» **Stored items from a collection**
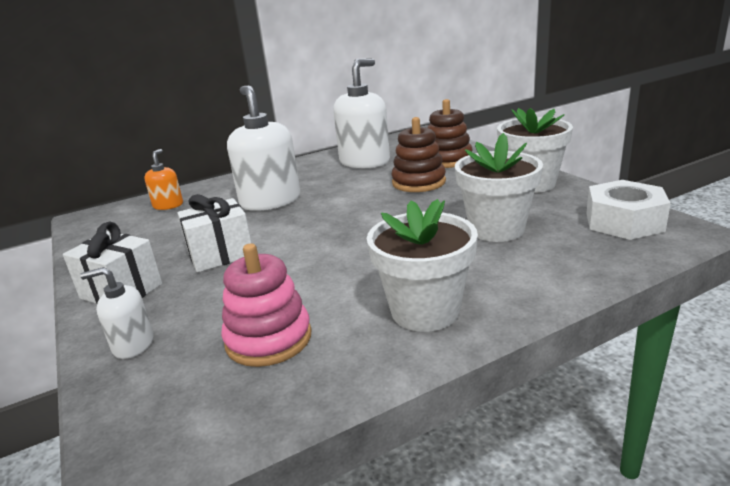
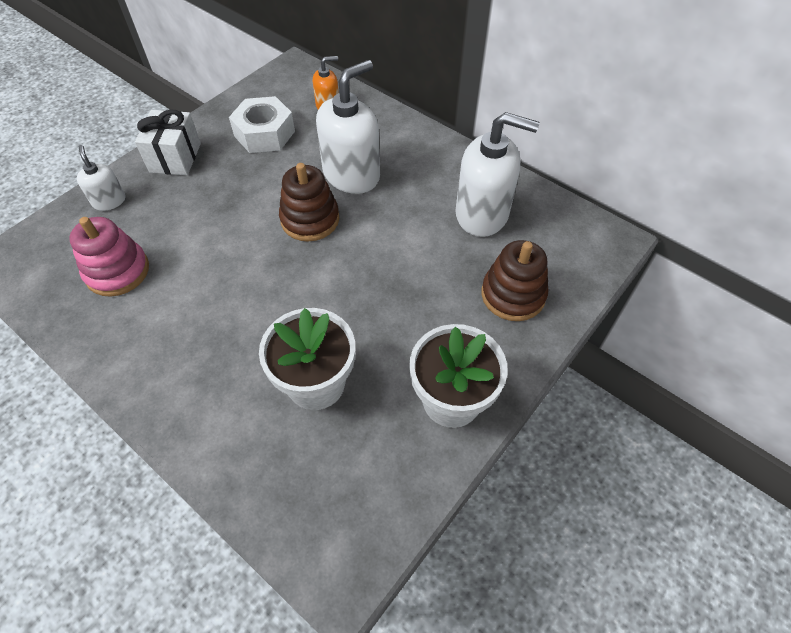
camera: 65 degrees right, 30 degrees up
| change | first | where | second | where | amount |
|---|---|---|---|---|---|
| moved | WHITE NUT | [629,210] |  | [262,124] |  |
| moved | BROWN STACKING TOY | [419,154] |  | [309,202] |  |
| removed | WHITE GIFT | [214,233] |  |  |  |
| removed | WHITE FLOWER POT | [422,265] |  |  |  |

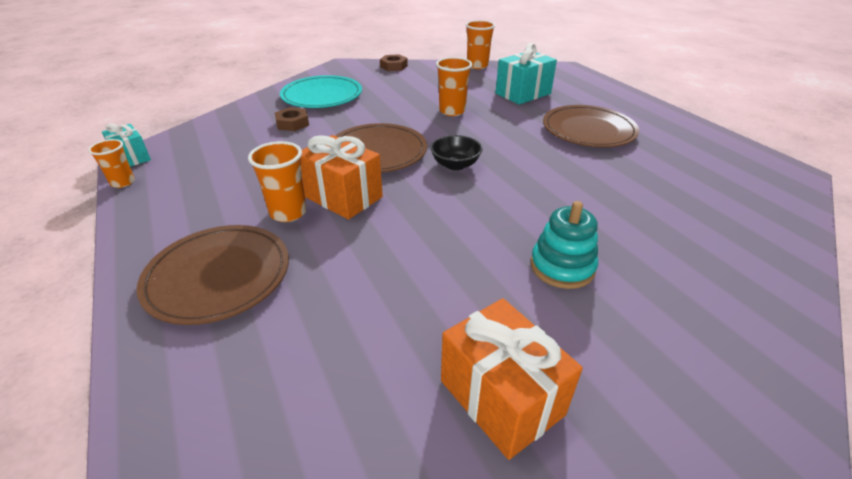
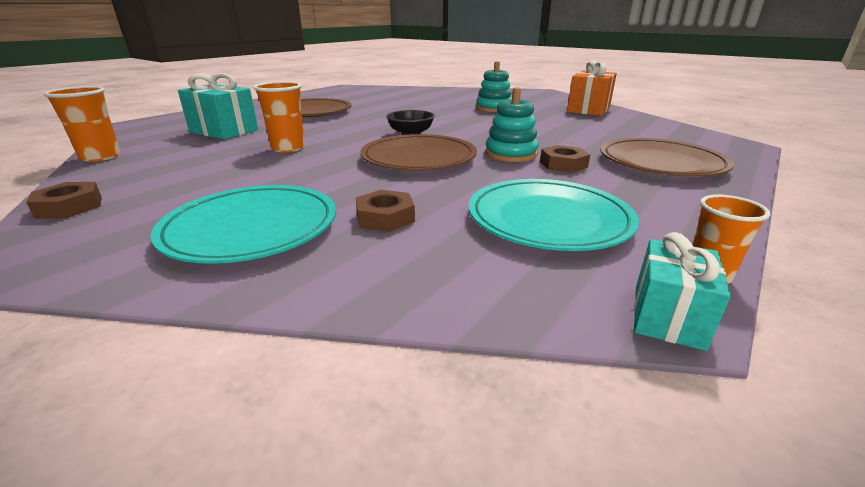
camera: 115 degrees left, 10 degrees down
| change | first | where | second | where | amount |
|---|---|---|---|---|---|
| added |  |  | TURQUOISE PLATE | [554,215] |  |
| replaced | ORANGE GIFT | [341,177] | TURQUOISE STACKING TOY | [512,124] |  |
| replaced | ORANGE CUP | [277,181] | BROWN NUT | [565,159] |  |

...

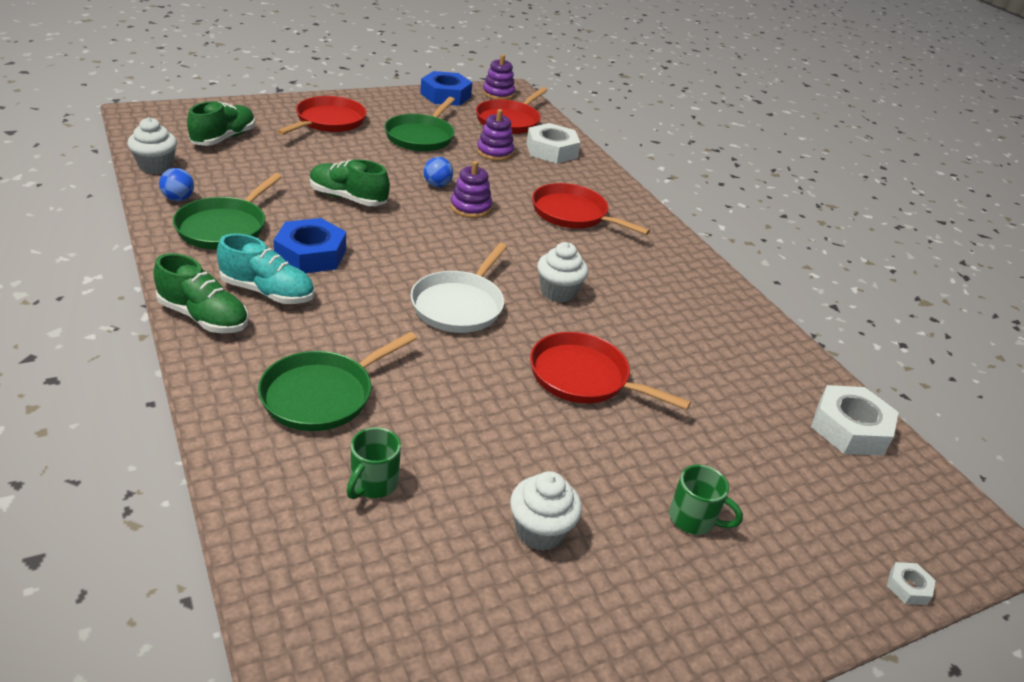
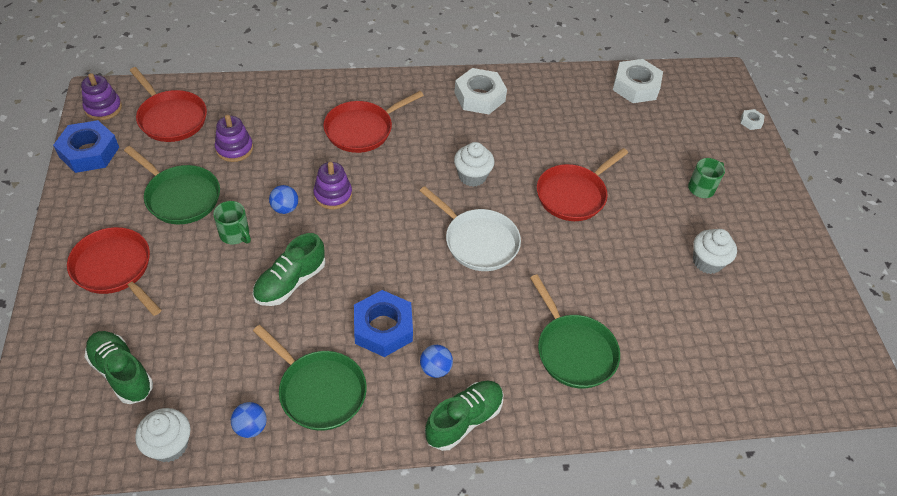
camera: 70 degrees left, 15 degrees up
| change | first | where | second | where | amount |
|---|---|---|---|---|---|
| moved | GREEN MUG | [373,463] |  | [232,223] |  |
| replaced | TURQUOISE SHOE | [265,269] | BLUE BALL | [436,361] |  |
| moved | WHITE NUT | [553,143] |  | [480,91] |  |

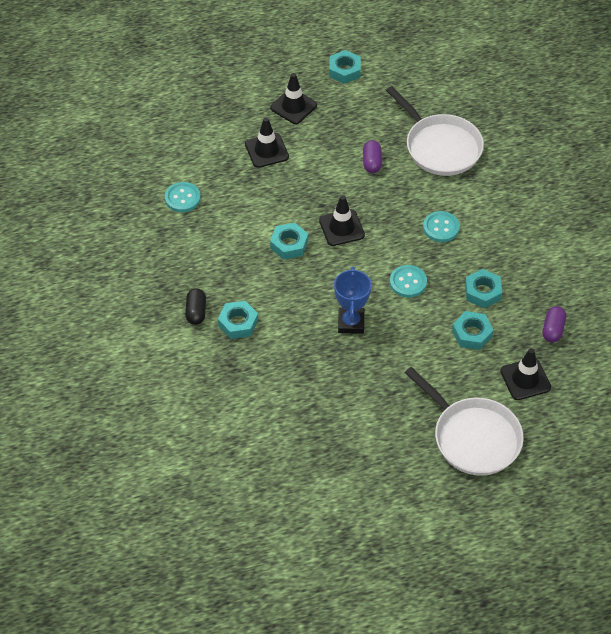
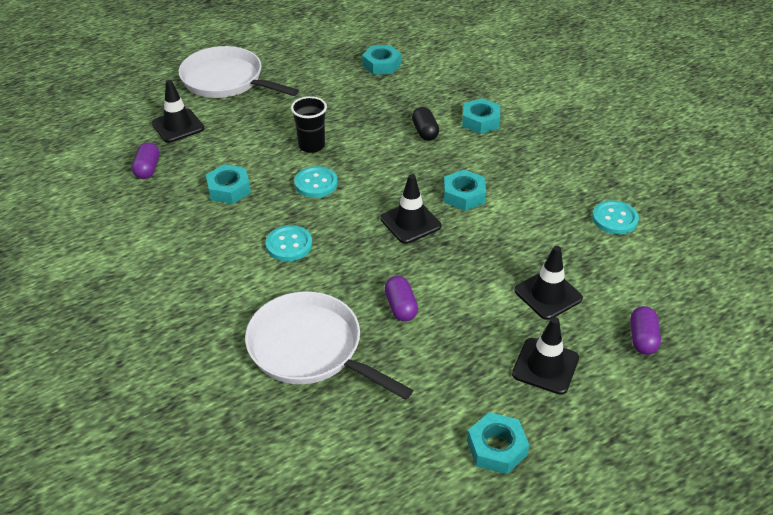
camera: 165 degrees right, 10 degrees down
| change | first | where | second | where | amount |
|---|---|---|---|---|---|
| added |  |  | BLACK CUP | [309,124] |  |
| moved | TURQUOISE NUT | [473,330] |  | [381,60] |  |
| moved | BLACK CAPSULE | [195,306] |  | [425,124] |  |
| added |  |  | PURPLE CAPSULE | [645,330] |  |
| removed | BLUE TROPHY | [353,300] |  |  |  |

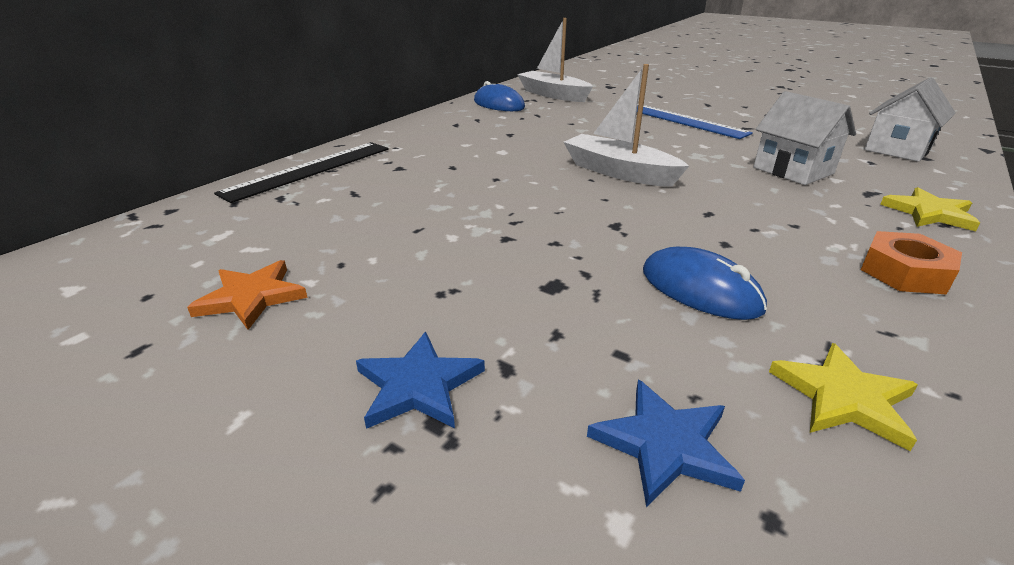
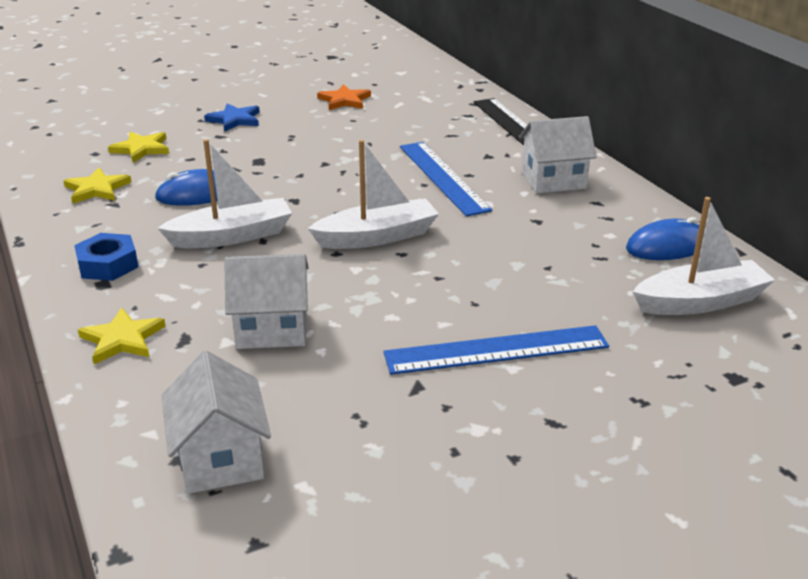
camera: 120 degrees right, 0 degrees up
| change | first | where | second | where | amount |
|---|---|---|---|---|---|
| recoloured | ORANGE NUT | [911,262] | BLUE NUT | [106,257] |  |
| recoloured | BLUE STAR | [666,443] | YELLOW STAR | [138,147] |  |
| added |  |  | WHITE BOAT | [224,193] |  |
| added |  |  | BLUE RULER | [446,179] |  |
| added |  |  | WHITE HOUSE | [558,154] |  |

» **WHAT YOU WILL DO**
Each line above from the one containing "camera: 70 degrees left, 15 degrees up" through the one containing "WHITE HOUSE |" is to be returned verbatim. Nothing else, and no pictures.

» **SOLUTION FOR THIS PROBLEM**
camera: 70 degrees left, 15 degrees up
| change | first | where | second | where | amount |
|---|---|---|---|---|---|
| moved | GREEN MUG | [373,463] |  | [232,223] |  |
| replaced | TURQUOISE SHOE | [265,269] | BLUE BALL | [436,361] |  |
| moved | WHITE NUT | [553,143] |  | [480,91] |  |

camera: 165 degrees right, 10 degrees down
| change | first | where | second | where | amount |
|---|---|---|---|---|---|
| added |  |  | BLACK CUP | [309,124] |  |
| moved | TURQUOISE NUT | [473,330] |  | [381,60] |  |
| moved | BLACK CAPSULE | [195,306] |  | [425,124] |  |
| added |  |  | PURPLE CAPSULE | [645,330] |  |
| removed | BLUE TROPHY | [353,300] |  |  |  |

camera: 120 degrees right, 0 degrees up
| change | first | where | second | where | amount |
|---|---|---|---|---|---|
| recoloured | ORANGE NUT | [911,262] | BLUE NUT | [106,257] |  |
| recoloured | BLUE STAR | [666,443] | YELLOW STAR | [138,147] |  |
| added |  |  | WHITE BOAT | [224,193] |  |
| added |  |  | BLUE RULER | [446,179] |  |
| added |  |  | WHITE HOUSE | [558,154] |  |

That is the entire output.